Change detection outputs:

______________________________

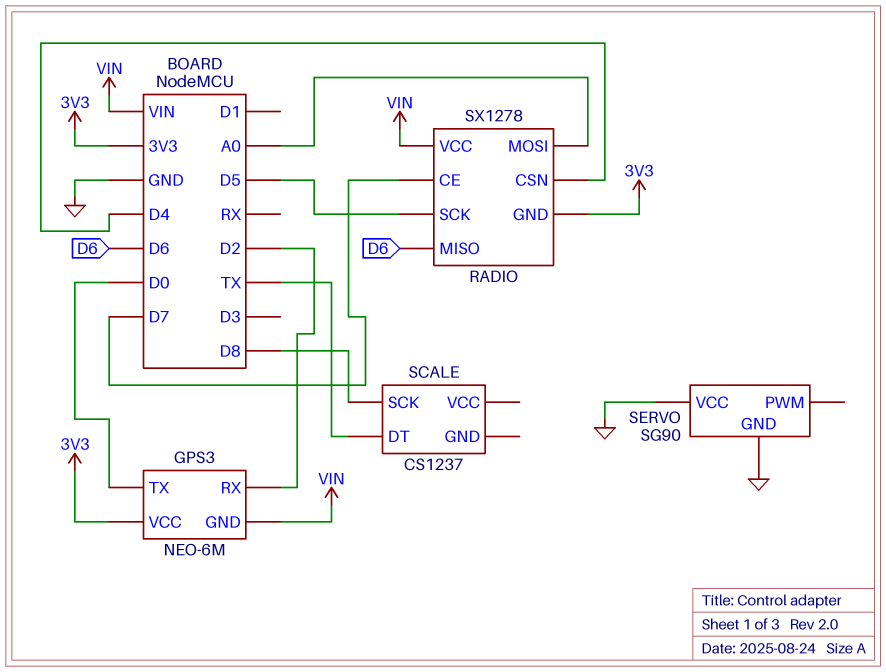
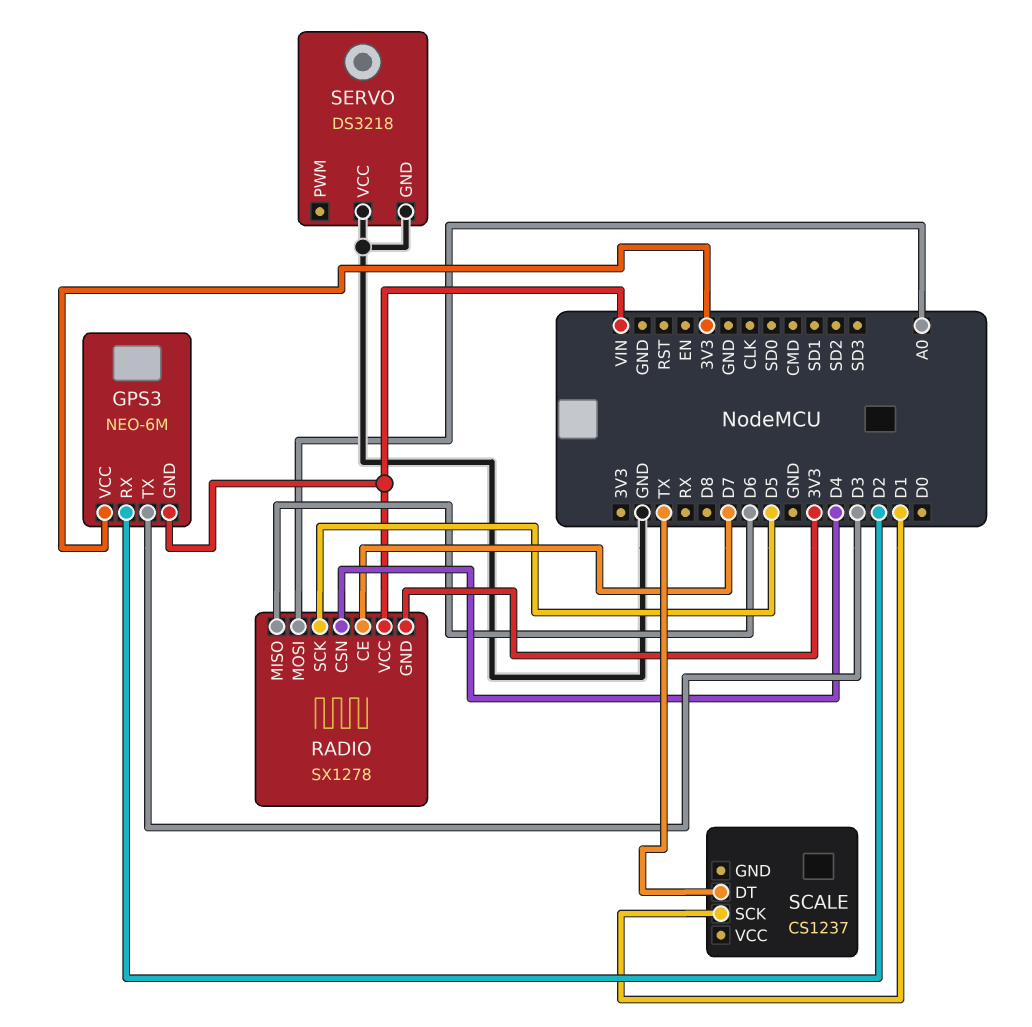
GPS3 pin TX: D0 -> D3
SCALE pin SCK: D8 -> D1
SERVO: SG90 -> DS3218

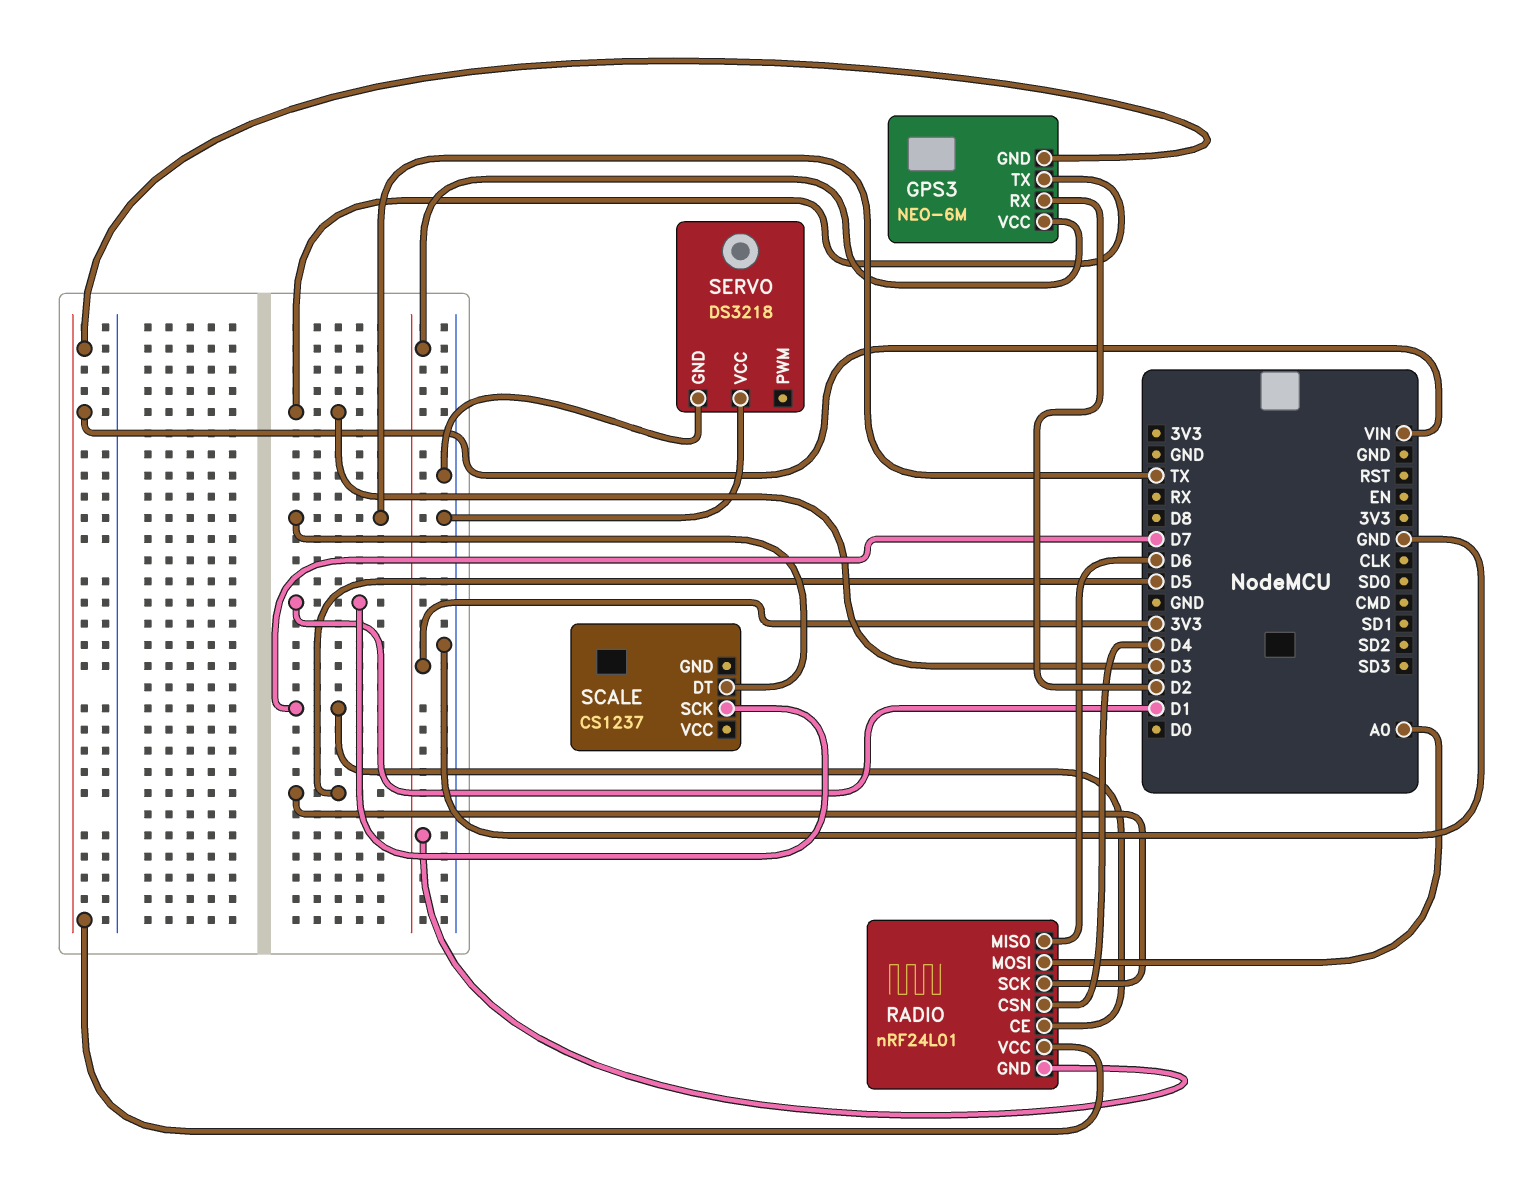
RADIO: SX1278 -> nRF24L01

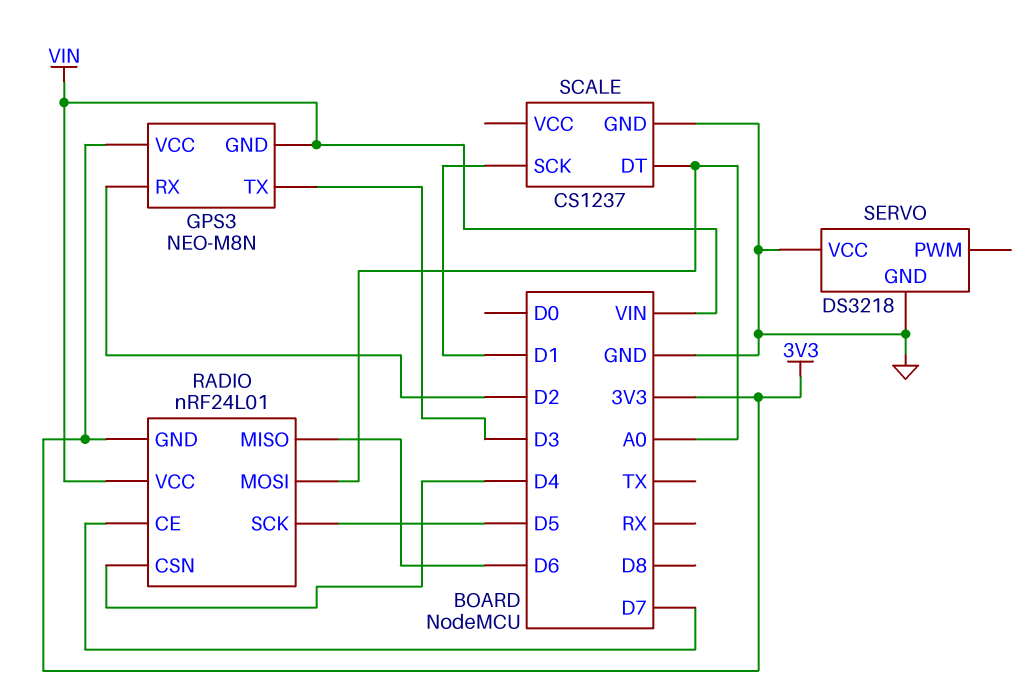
GPS3: NEO-6M -> NEO-M8N
SCALE pin DT: TX -> A0
SCALE pin GND: none -> GND

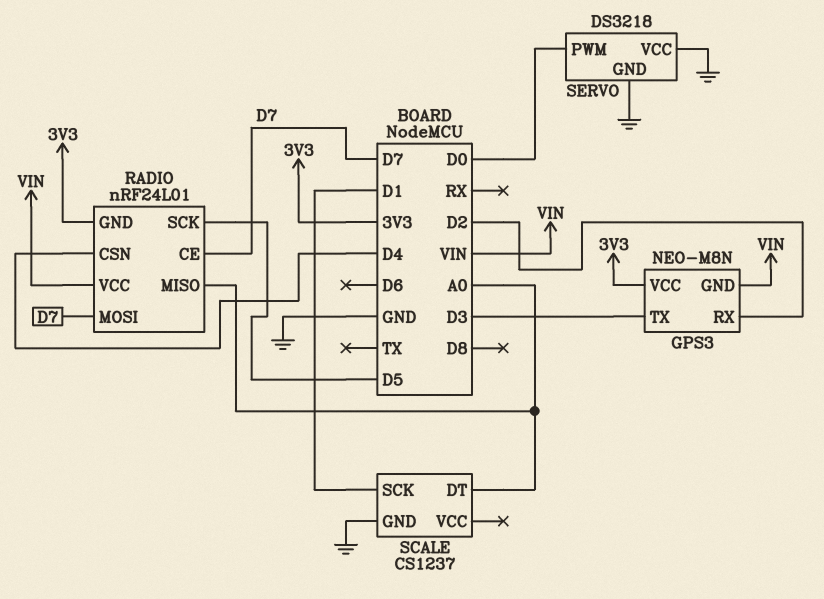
RADIO pin MISO: D6 -> A0
RADIO pin MOSI: A0 -> D7
SERVO pin PWM: none -> D0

______________________________

What to work on: For each record above, write out its text exactly and skip any picture.

Exercise output:
GPS3 pin TX: D0 -> D3
SCALE pin SCK: D8 -> D1
SERVO: SG90 -> DS3218

RADIO: SX1278 -> nRF24L01

GPS3: NEO-6M -> NEO-M8N
SCALE pin DT: TX -> A0
SCALE pin GND: none -> GND

RADIO pin MISO: D6 -> A0
RADIO pin MOSI: A0 -> D7
SERVO pin PWM: none -> D0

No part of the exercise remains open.